_Exercise prompt_
Copy every record verbatim but exclude the pictures.

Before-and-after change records
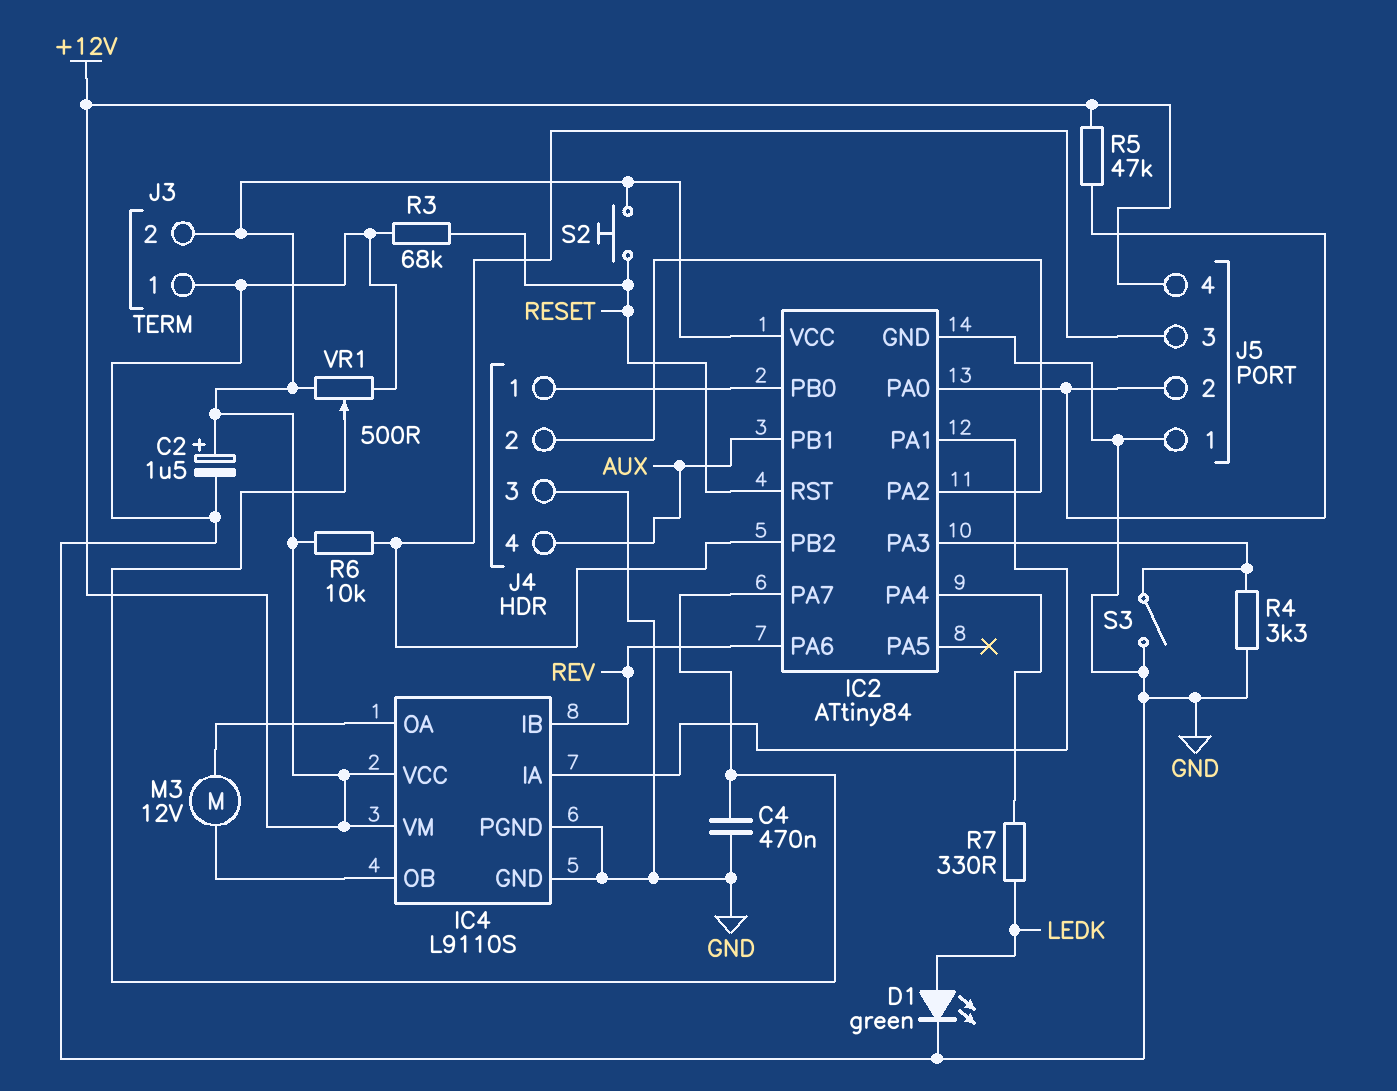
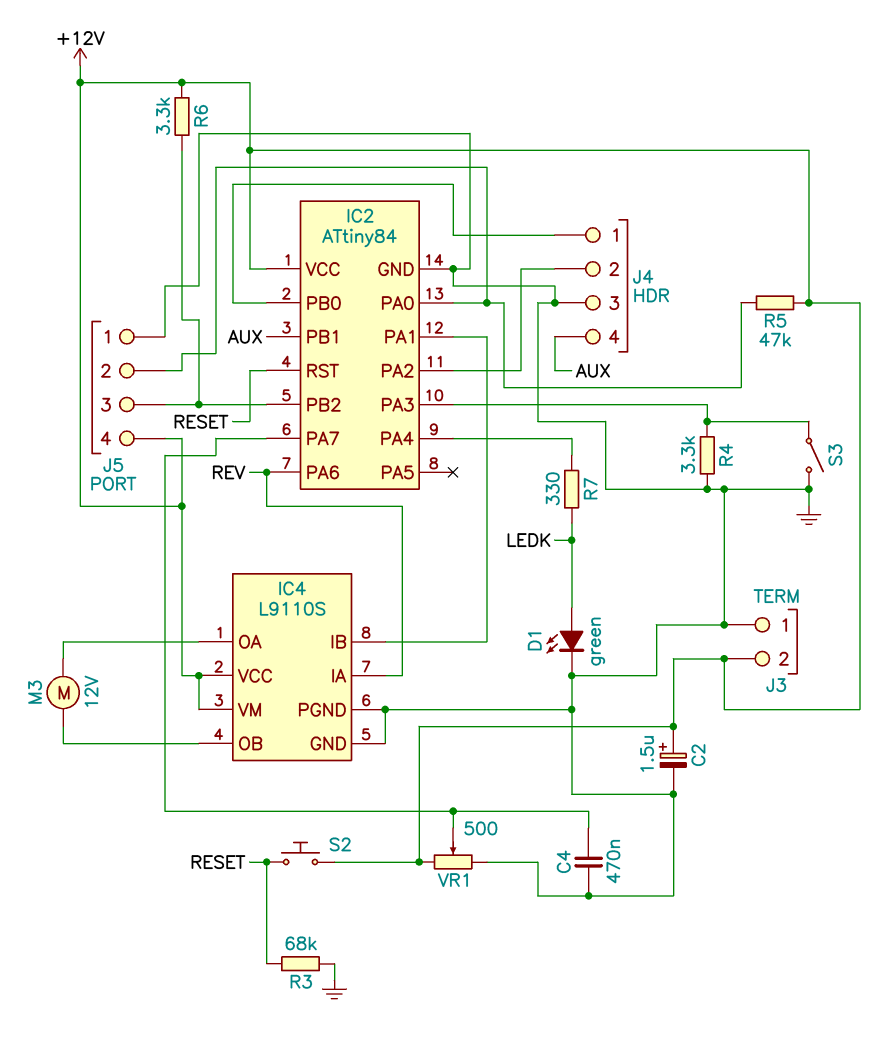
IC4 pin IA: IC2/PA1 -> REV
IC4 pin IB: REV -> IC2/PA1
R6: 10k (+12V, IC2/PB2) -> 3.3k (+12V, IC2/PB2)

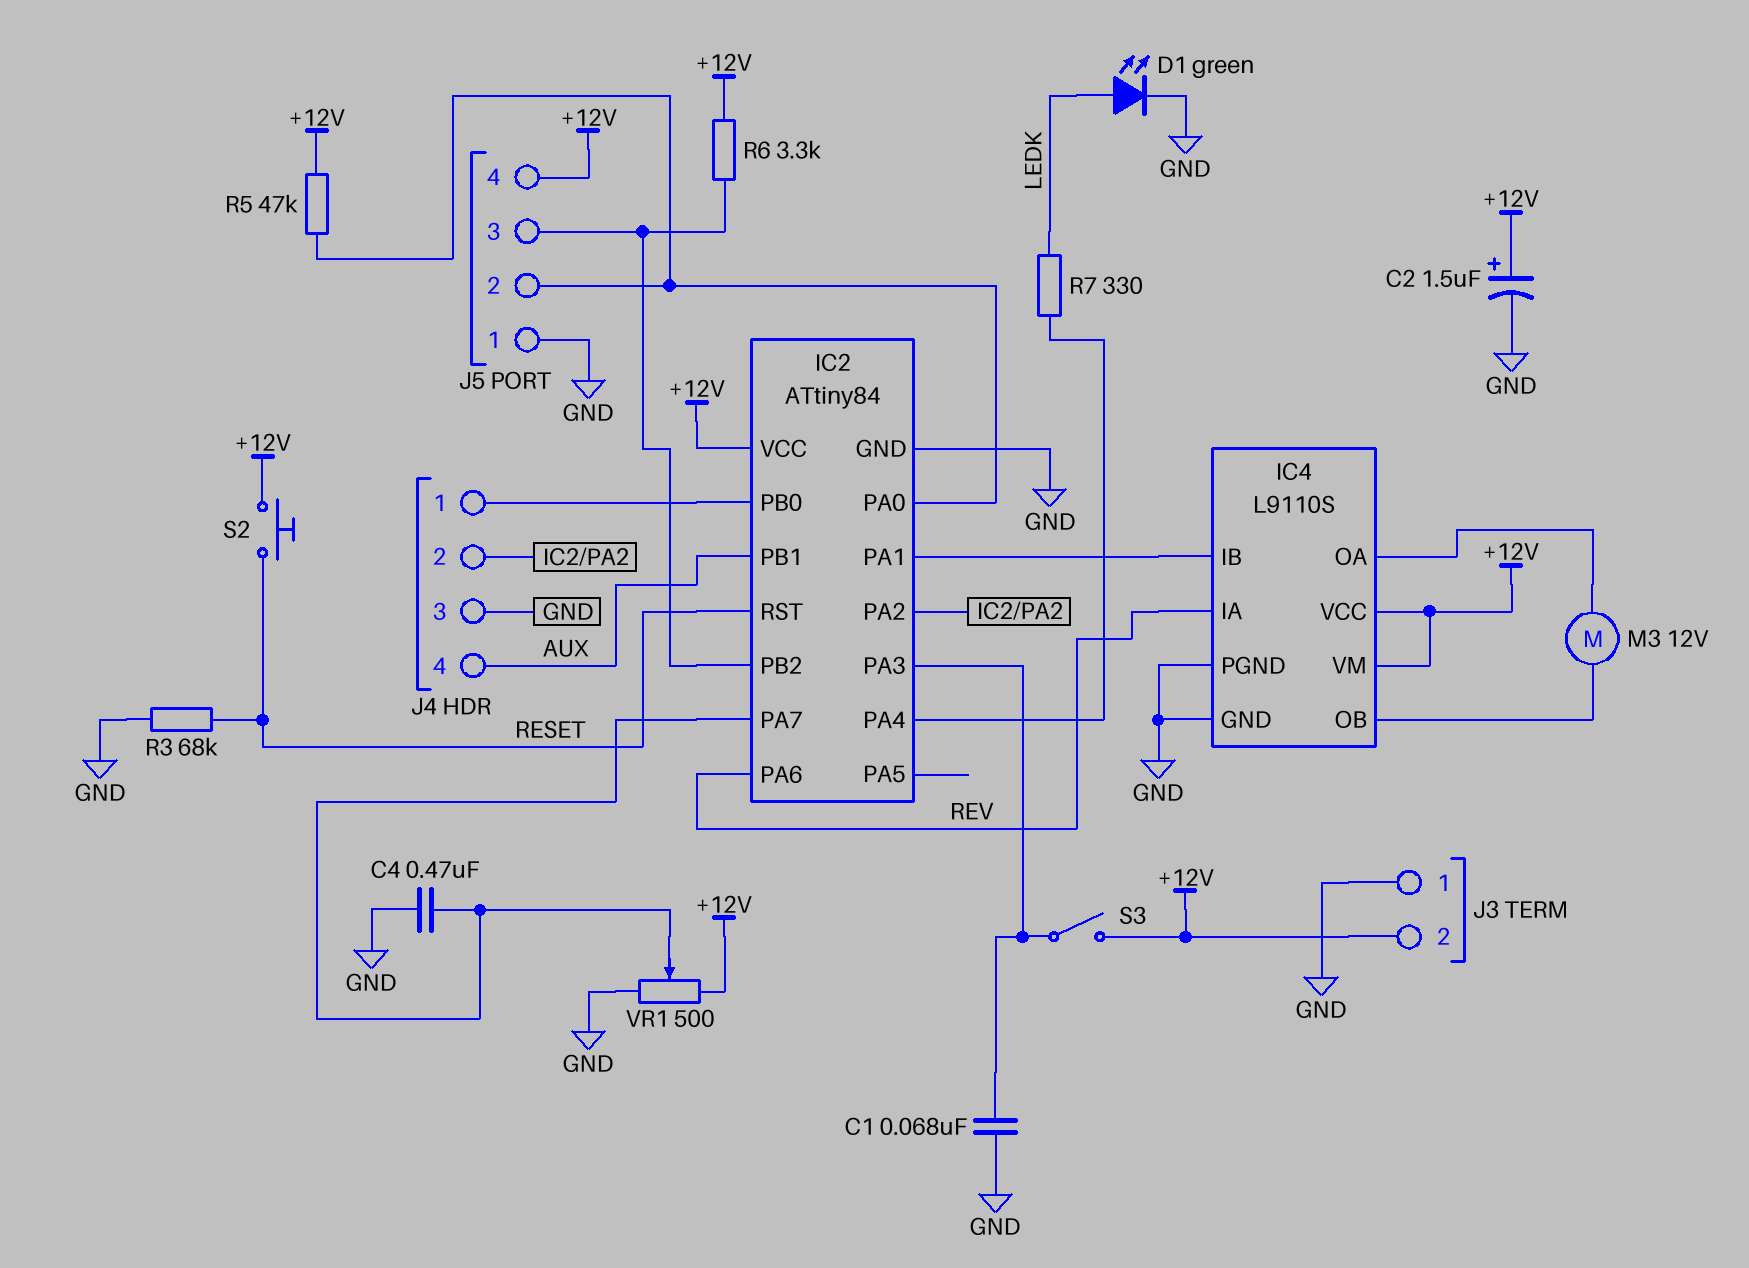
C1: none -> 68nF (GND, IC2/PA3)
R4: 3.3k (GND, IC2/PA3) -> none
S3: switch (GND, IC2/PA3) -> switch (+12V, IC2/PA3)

_Answer space_
IC4 pin IA: IC2/PA1 -> REV
IC4 pin IB: REV -> IC2/PA1
R6: 10k (+12V, IC2/PB2) -> 3.3k (+12V, IC2/PB2)

C1: none -> 68nF (GND, IC2/PA3)
R4: 3.3k (GND, IC2/PA3) -> none
S3: switch (GND, IC2/PA3) -> switch (+12V, IC2/PA3)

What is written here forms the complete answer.